SUPPLIED DATA Block Start
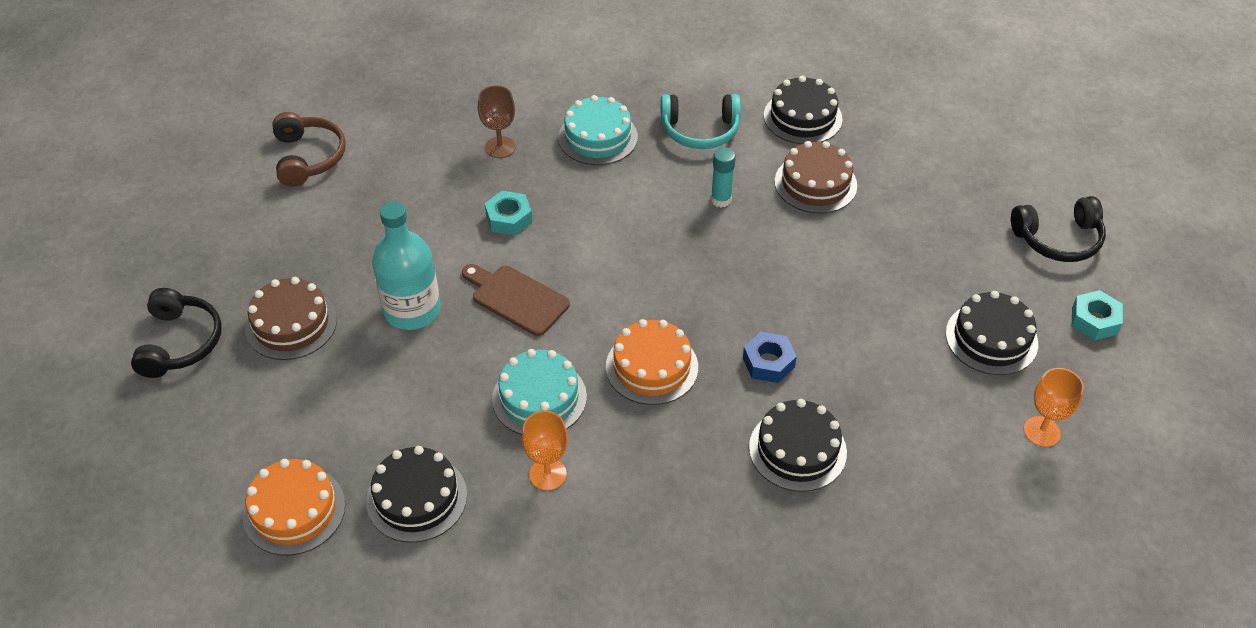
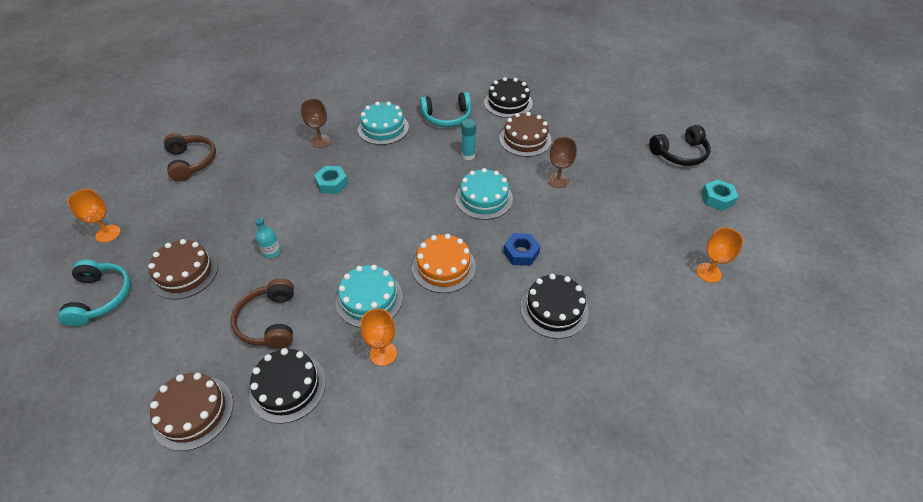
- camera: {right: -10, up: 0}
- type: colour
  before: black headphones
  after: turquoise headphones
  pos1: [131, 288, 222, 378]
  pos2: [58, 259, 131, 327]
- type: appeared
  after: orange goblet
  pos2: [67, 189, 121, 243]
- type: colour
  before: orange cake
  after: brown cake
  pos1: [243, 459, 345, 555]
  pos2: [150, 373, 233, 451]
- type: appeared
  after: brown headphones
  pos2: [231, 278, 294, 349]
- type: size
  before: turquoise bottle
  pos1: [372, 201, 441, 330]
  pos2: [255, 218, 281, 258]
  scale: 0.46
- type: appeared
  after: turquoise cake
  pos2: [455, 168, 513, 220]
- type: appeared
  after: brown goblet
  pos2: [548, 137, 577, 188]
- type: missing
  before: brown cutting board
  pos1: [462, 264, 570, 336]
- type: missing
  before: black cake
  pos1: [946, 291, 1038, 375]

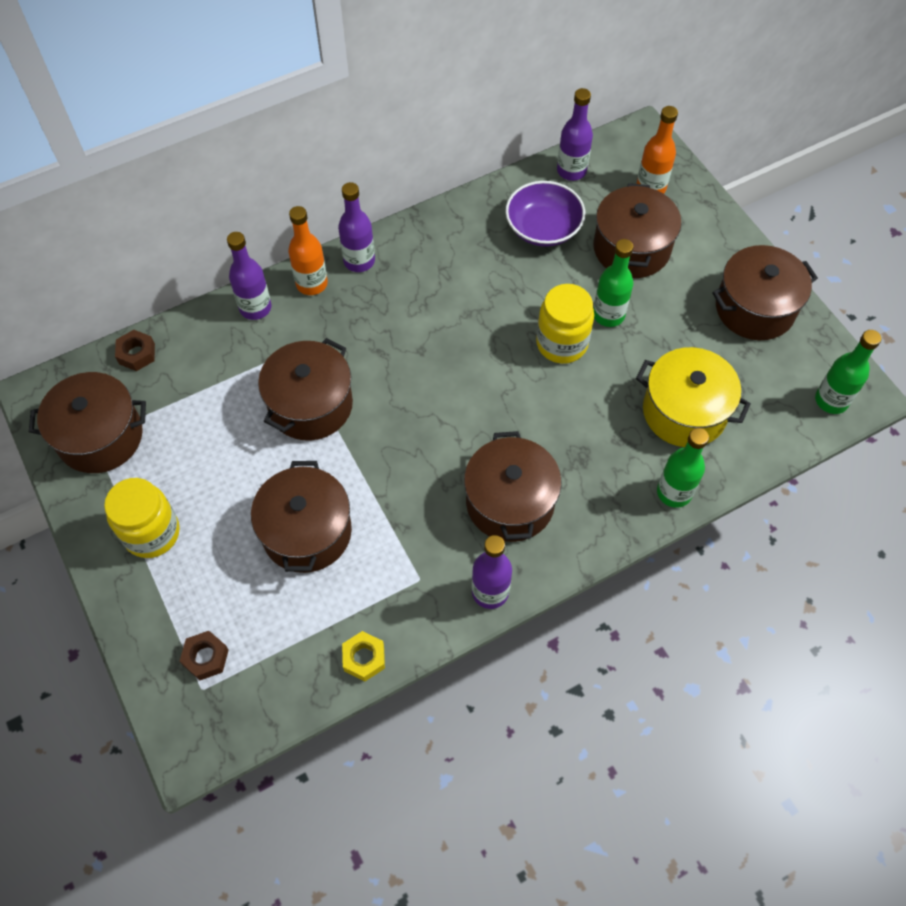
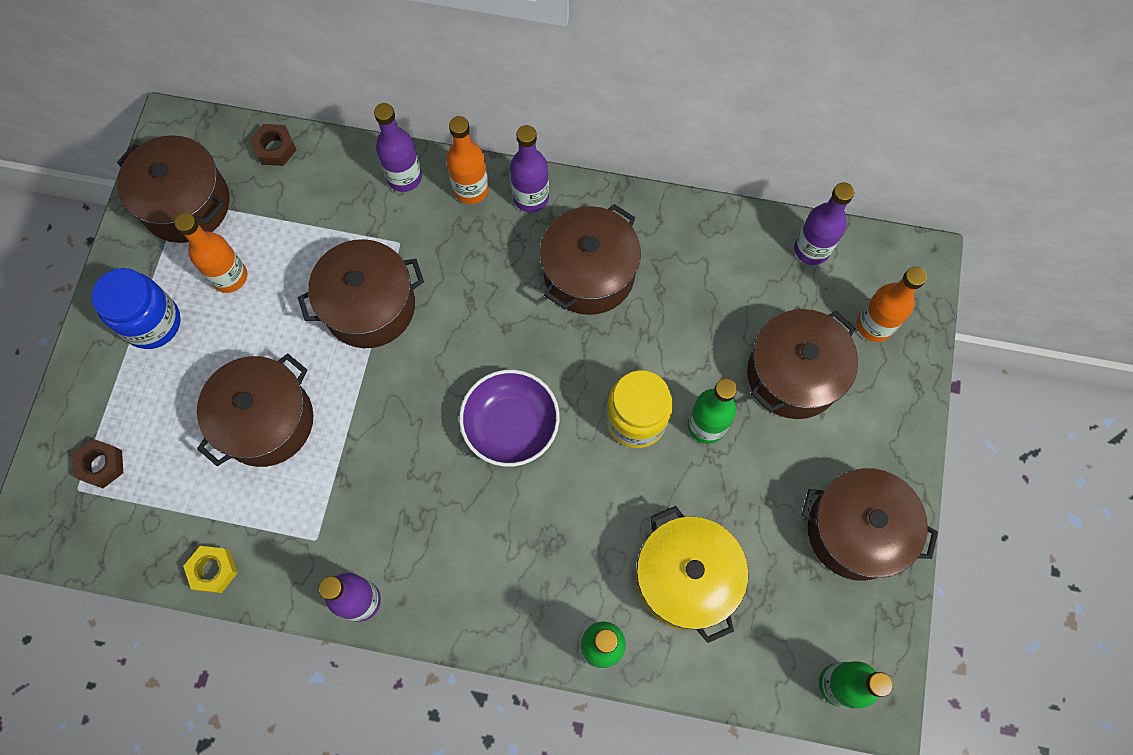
- camera: {right: 40, up: 10}
- type: colour
  before: yellow jar
  after: blue jar
  pos1: [104, 478, 180, 558]
  pos2: [92, 268, 181, 349]
- type: appeared
  after: orange bottle
  pos2: [175, 213, 247, 293]
- type: relocated
  before: purple bowl
  pos1: [505, 181, 585, 247]
  pos2: [459, 370, 560, 467]
- type: relocated
  before: brown pot
  pos1: [464, 431, 562, 542]
  pos2: [540, 204, 641, 315]

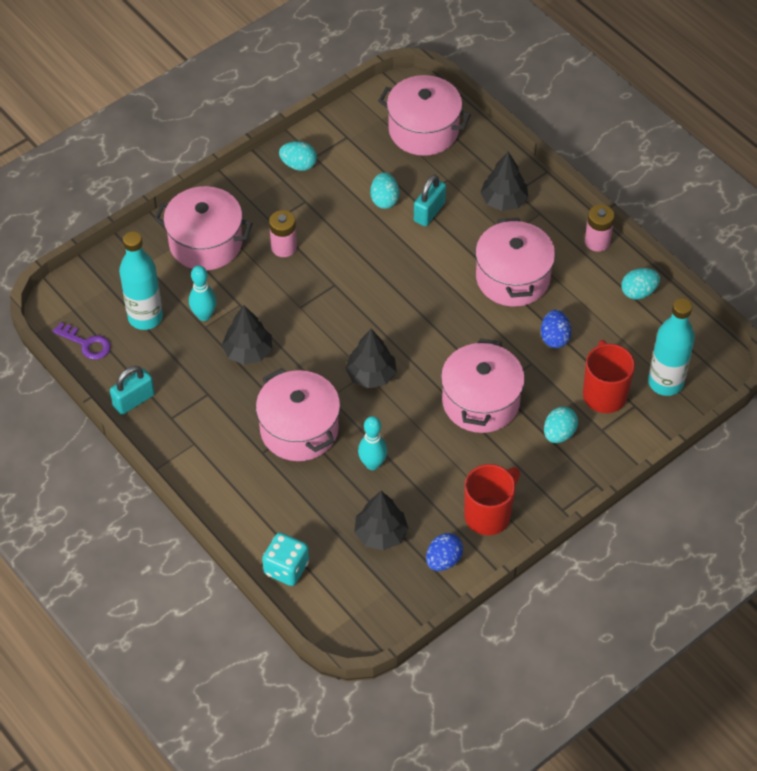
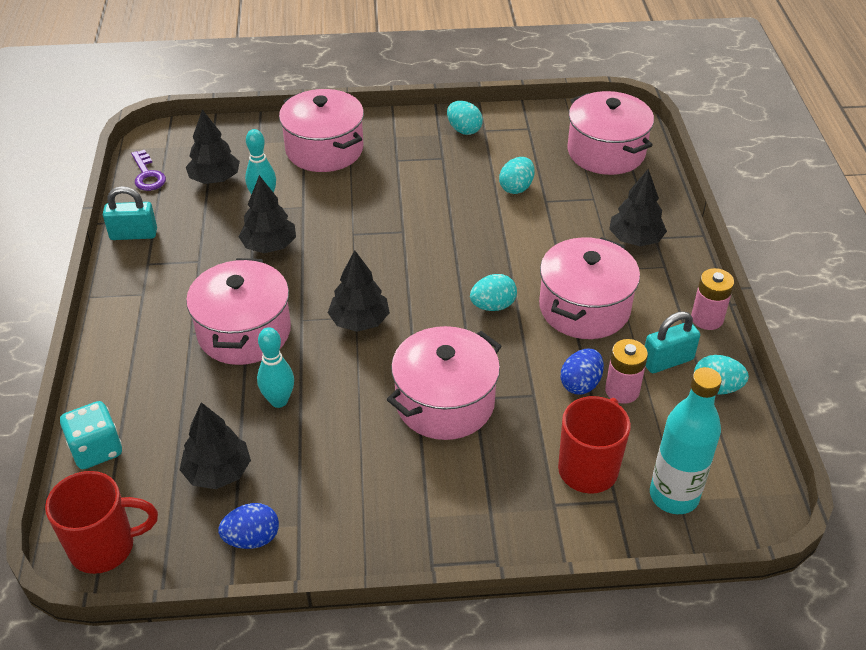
- camera: {right: 35, up: -10}
- type: relocated
  before: red mug
  pos1: [464, 464, 520, 535]
  pos2: [45, 471, 158, 574]
- type: exchanged
  before: turquoise bottle
  after: black tree
  pos1: [119, 231, 163, 330]
  pos2: [186, 109, 240, 184]
- type: relocated
  before: turquoise egg
  pos1: [544, 407, 578, 443]
  pos2: [470, 274, 517, 311]
- type: relocated
  before: pink battery
  pos1: [269, 210, 297, 257]
  pos2: [605, 339, 648, 404]
- type: relocated
  before: turquoise padlock
  pos1: [414, 175, 446, 226]
  pos2: [645, 311, 700, 373]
SUPPLIED DATA Block End
*WHAT NEEDS TO BE DONE*
If a picture appears in the records, omit it and print everything else exactly.

*TASK OUTPUT*
- camera: {right: -10, up: 0}
- type: colour
  before: black headphones
  after: turquoise headphones
  pos1: [131, 288, 222, 378]
  pos2: [58, 259, 131, 327]
- type: appeared
  after: orange goblet
  pos2: [67, 189, 121, 243]
- type: colour
  before: orange cake
  after: brown cake
  pos1: [243, 459, 345, 555]
  pos2: [150, 373, 233, 451]
- type: appeared
  after: brown headphones
  pos2: [231, 278, 294, 349]
- type: size
  before: turquoise bottle
  pos1: [372, 201, 441, 330]
  pos2: [255, 218, 281, 258]
  scale: 0.46
- type: appeared
  after: turquoise cake
  pos2: [455, 168, 513, 220]
- type: appeared
  after: brown goblet
  pos2: [548, 137, 577, 188]
- type: missing
  before: brown cutting board
  pos1: [462, 264, 570, 336]
- type: missing
  before: black cake
  pos1: [946, 291, 1038, 375]

- camera: {right: 40, up: 10}
- type: colour
  before: yellow jar
  after: blue jar
  pos1: [104, 478, 180, 558]
  pos2: [92, 268, 181, 349]
- type: appeared
  after: orange bottle
  pos2: [175, 213, 247, 293]
- type: relocated
  before: purple bowl
  pos1: [505, 181, 585, 247]
  pos2: [459, 370, 560, 467]
- type: relocated
  before: brown pot
  pos1: [464, 431, 562, 542]
  pos2: [540, 204, 641, 315]

- camera: {right: 35, up: -10}
- type: relocated
  before: red mug
  pos1: [464, 464, 520, 535]
  pos2: [45, 471, 158, 574]
- type: exchanged
  before: turquoise bottle
  after: black tree
  pos1: [119, 231, 163, 330]
  pos2: [186, 109, 240, 184]
- type: relocated
  before: turquoise egg
  pos1: [544, 407, 578, 443]
  pos2: [470, 274, 517, 311]
- type: relocated
  before: pink battery
  pos1: [269, 210, 297, 257]
  pos2: [605, 339, 648, 404]
- type: relocated
  before: turquoise padlock
  pos1: [414, 175, 446, 226]
  pos2: [645, 311, 700, 373]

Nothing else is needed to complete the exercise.